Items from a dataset
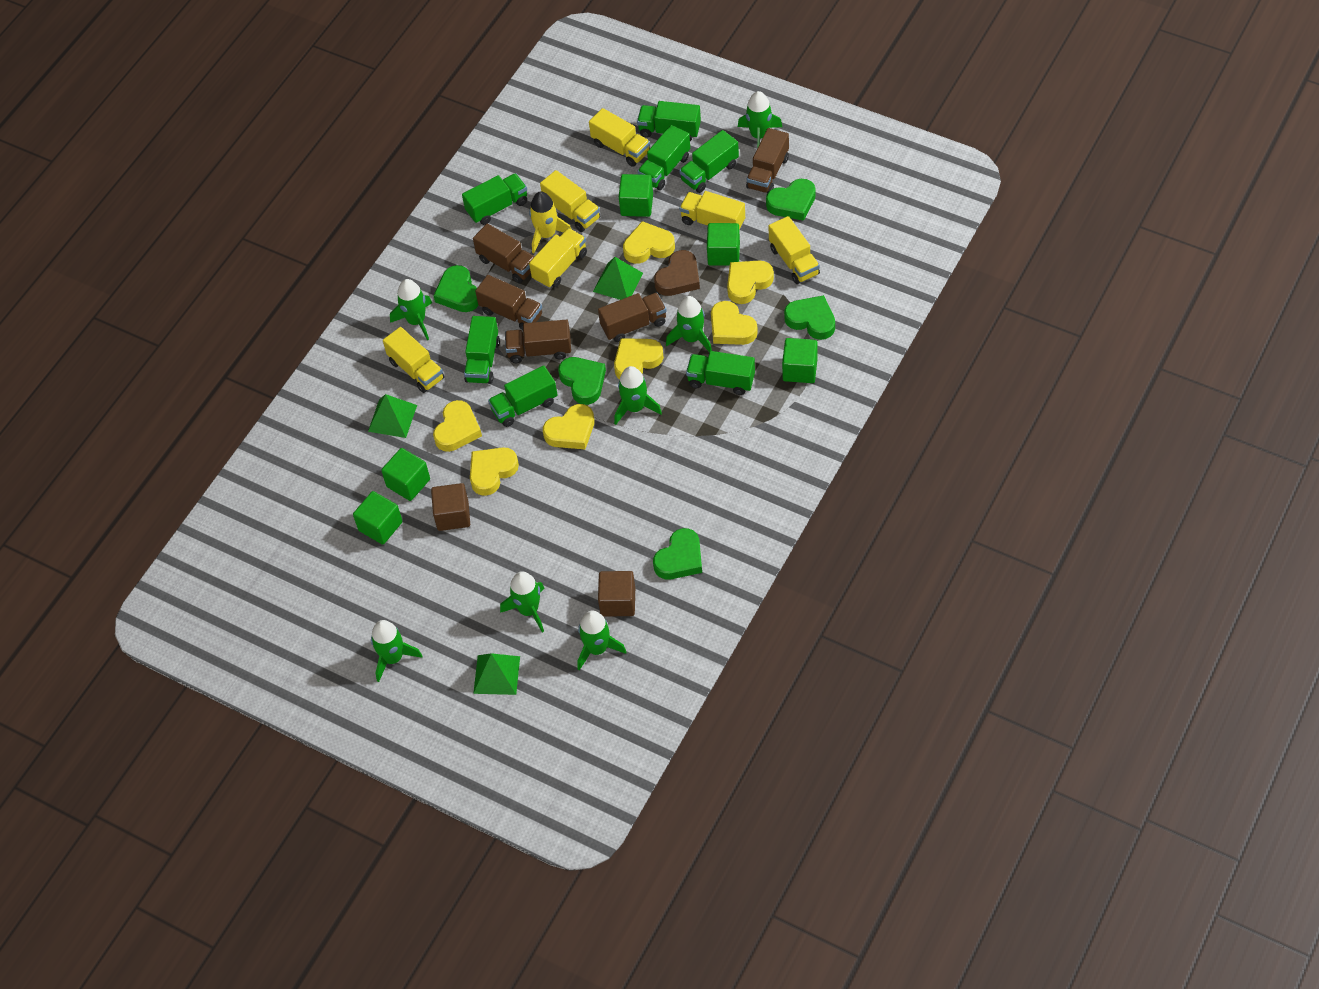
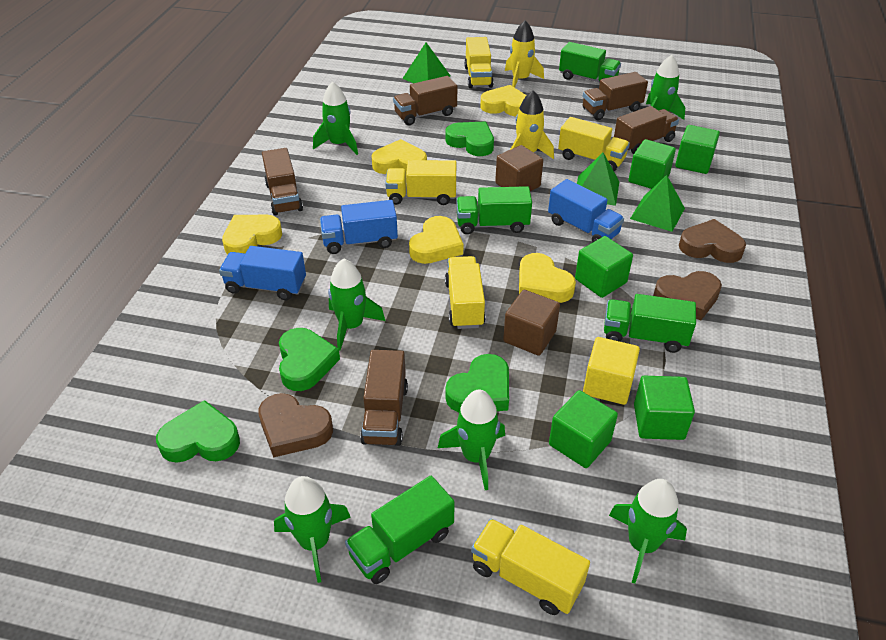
blue truck: 0 -> 3
brown heart: 1 -> 3
green heart: 5 -> 4
green rocket: 7 -> 6
green truck: 7 -> 4
yellow cube: 0 -> 1
yellow heart: 7 -> 5
yellow rocket: 1 -> 2
yellow truck: 6 -> 5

Directions =>
Whichever lines of the data include the word "green", pull them out.

Response for this exercise =>
green heart: 5 -> 4
green rocket: 7 -> 6
green truck: 7 -> 4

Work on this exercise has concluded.